(TASK TO CARRY OUT) Reproduce all of the data below word for word, line by line, in the same order.

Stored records

········

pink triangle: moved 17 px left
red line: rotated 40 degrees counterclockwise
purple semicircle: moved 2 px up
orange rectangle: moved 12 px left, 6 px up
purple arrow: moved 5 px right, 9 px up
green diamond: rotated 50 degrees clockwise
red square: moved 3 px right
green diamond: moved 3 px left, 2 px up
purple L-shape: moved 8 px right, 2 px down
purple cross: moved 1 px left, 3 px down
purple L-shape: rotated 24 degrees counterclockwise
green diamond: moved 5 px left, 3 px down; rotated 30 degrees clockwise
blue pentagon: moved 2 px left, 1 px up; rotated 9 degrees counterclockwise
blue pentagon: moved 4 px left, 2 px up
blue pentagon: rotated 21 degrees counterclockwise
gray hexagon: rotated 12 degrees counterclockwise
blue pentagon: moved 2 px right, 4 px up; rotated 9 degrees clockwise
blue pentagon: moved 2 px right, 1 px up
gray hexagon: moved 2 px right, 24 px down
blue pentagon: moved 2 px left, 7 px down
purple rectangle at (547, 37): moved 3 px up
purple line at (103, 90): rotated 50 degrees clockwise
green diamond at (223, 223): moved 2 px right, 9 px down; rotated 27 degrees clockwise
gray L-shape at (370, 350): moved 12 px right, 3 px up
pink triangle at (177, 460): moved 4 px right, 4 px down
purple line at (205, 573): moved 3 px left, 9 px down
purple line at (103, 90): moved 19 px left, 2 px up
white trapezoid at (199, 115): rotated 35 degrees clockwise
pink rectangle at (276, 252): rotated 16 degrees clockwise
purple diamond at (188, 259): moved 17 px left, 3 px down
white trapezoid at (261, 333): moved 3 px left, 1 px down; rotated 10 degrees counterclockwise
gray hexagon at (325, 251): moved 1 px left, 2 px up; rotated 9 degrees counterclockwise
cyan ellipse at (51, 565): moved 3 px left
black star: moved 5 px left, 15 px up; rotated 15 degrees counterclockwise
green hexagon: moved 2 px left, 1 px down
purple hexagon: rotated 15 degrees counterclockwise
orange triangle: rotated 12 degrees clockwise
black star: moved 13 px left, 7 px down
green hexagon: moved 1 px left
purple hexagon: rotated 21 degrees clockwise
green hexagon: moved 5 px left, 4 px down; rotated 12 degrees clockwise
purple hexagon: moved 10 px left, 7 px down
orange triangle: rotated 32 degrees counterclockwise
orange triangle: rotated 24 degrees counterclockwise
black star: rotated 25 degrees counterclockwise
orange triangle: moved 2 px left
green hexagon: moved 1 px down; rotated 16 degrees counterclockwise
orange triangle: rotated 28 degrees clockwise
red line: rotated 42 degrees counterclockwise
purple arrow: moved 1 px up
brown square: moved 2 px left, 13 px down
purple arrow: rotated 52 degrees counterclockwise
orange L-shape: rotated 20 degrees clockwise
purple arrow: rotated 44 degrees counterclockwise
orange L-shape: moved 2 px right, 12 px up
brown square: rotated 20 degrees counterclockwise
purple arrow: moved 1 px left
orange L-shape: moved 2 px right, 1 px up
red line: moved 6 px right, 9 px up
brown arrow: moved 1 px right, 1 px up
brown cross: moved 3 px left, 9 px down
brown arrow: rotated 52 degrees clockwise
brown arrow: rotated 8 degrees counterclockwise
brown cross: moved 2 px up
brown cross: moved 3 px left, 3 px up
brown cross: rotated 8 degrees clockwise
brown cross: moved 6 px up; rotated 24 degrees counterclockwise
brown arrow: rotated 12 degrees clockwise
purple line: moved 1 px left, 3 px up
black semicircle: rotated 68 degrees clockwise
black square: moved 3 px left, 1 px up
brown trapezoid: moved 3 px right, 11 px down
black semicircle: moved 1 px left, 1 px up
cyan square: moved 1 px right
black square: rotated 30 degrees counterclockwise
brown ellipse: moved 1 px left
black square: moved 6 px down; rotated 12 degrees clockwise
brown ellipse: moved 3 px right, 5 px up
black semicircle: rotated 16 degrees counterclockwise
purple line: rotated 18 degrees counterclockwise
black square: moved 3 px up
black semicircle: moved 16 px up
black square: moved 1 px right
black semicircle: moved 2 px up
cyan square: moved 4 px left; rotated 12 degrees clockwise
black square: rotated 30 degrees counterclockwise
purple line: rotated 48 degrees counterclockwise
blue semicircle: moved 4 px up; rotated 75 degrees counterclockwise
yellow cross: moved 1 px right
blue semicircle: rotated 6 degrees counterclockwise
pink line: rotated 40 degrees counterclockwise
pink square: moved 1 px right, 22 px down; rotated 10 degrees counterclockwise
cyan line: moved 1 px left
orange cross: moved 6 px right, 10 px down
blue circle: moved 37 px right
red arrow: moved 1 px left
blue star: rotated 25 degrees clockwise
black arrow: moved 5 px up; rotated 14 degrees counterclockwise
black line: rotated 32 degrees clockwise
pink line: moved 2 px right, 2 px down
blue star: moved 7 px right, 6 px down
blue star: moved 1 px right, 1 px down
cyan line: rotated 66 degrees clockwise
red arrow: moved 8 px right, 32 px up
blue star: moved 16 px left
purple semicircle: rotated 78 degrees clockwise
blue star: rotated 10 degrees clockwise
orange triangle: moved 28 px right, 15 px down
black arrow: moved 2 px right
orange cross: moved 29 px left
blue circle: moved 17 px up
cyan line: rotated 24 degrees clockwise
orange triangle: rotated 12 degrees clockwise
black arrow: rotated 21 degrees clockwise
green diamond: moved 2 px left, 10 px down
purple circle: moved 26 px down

········

(OUTPUT FOR THIS EXERCISE)
pink triangle: moved 17 px left
red line: rotated 40 degrees counterclockwise
purple semicircle: moved 2 px up
orange rectangle: moved 12 px left, 6 px up
purple arrow: moved 5 px right, 9 px up
green diamond: rotated 50 degrees clockwise
red square: moved 3 px right
green diamond: moved 3 px left, 2 px up
purple L-shape: moved 8 px right, 2 px down
purple cross: moved 1 px left, 3 px down
purple L-shape: rotated 24 degrees counterclockwise
green diamond: moved 5 px left, 3 px down; rotated 30 degrees clockwise
blue pentagon: moved 2 px left, 1 px up; rotated 9 degrees counterclockwise
blue pentagon: moved 4 px left, 2 px up
blue pentagon: rotated 21 degrees counterclockwise
gray hexagon: rotated 12 degrees counterclockwise
blue pentagon: moved 2 px right, 4 px up; rotated 9 degrees clockwise
blue pentagon: moved 2 px right, 1 px up
gray hexagon: moved 2 px right, 24 px down
blue pentagon: moved 2 px left, 7 px down
purple rectangle at (547, 37): moved 3 px up
purple line at (103, 90): rotated 50 degrees clockwise
green diamond at (223, 223): moved 2 px right, 9 px down; rotated 27 degrees clockwise
gray L-shape at (370, 350): moved 12 px right, 3 px up
pink triangle at (177, 460): moved 4 px right, 4 px down
purple line at (205, 573): moved 3 px left, 9 px down
purple line at (103, 90): moved 19 px left, 2 px up
white trapezoid at (199, 115): rotated 35 degrees clockwise
pink rectangle at (276, 252): rotated 16 degrees clockwise
purple diamond at (188, 259): moved 17 px left, 3 px down
white trapezoid at (261, 333): moved 3 px left, 1 px down; rotated 10 degrees counterclockwise
gray hexagon at (325, 251): moved 1 px left, 2 px up; rotated 9 degrees counterclockwise
cyan ellipse at (51, 565): moved 3 px left
black star: moved 5 px left, 15 px up; rotated 15 degrees counterclockwise
green hexagon: moved 2 px left, 1 px down
purple hexagon: rotated 15 degrees counterclockwise
orange triangle: rotated 12 degrees clockwise
black star: moved 13 px left, 7 px down
green hexagon: moved 1 px left
purple hexagon: rotated 21 degrees clockwise
green hexagon: moved 5 px left, 4 px down; rotated 12 degrees clockwise
purple hexagon: moved 10 px left, 7 px down
orange triangle: rotated 32 degrees counterclockwise
orange triangle: rotated 24 degrees counterclockwise
black star: rotated 25 degrees counterclockwise
orange triangle: moved 2 px left
green hexagon: moved 1 px down; rotated 16 degrees counterclockwise
orange triangle: rotated 28 degrees clockwise
red line: rotated 42 degrees counterclockwise
purple arrow: moved 1 px up
brown square: moved 2 px left, 13 px down
purple arrow: rotated 52 degrees counterclockwise
orange L-shape: rotated 20 degrees clockwise
purple arrow: rotated 44 degrees counterclockwise
orange L-shape: moved 2 px right, 12 px up
brown square: rotated 20 degrees counterclockwise
purple arrow: moved 1 px left
orange L-shape: moved 2 px right, 1 px up
red line: moved 6 px right, 9 px up
brown arrow: moved 1 px right, 1 px up
brown cross: moved 3 px left, 9 px down
brown arrow: rotated 52 degrees clockwise
brown arrow: rotated 8 degrees counterclockwise
brown cross: moved 2 px up
brown cross: moved 3 px left, 3 px up
brown cross: rotated 8 degrees clockwise
brown cross: moved 6 px up; rotated 24 degrees counterclockwise
brown arrow: rotated 12 degrees clockwise
purple line: moved 1 px left, 3 px up
black semicircle: rotated 68 degrees clockwise
black square: moved 3 px left, 1 px up
brown trapezoid: moved 3 px right, 11 px down
black semicircle: moved 1 px left, 1 px up
cyan square: moved 1 px right
black square: rotated 30 degrees counterclockwise
brown ellipse: moved 1 px left
black square: moved 6 px down; rotated 12 degrees clockwise
brown ellipse: moved 3 px right, 5 px up
black semicircle: rotated 16 degrees counterclockwise
purple line: rotated 18 degrees counterclockwise
black square: moved 3 px up
black semicircle: moved 16 px up
black square: moved 1 px right
black semicircle: moved 2 px up
cyan square: moved 4 px left; rotated 12 degrees clockwise
black square: rotated 30 degrees counterclockwise
purple line: rotated 48 degrees counterclockwise
blue semicircle: moved 4 px up; rotated 75 degrees counterclockwise
yellow cross: moved 1 px right
blue semicircle: rotated 6 degrees counterclockwise
pink line: rotated 40 degrees counterclockwise
pink square: moved 1 px right, 22 px down; rotated 10 degrees counterclockwise
cyan line: moved 1 px left
orange cross: moved 6 px right, 10 px down
blue circle: moved 37 px right
red arrow: moved 1 px left
blue star: rotated 25 degrees clockwise
black arrow: moved 5 px up; rotated 14 degrees counterclockwise
black line: rotated 32 degrees clockwise
pink line: moved 2 px right, 2 px down
blue star: moved 7 px right, 6 px down
blue star: moved 1 px right, 1 px down
cyan line: rotated 66 degrees clockwise
red arrow: moved 8 px right, 32 px up
blue star: moved 16 px left
purple semicircle: rotated 78 degrees clockwise
blue star: rotated 10 degrees clockwise
orange triangle: moved 28 px right, 15 px down
black arrow: moved 2 px right
orange cross: moved 29 px left
blue circle: moved 17 px up
cyan line: rotated 24 degrees clockwise
orange triangle: rotated 12 degrees clockwise
black arrow: rotated 21 degrees clockwise
green diamond: moved 2 px left, 10 px down
purple circle: moved 26 px down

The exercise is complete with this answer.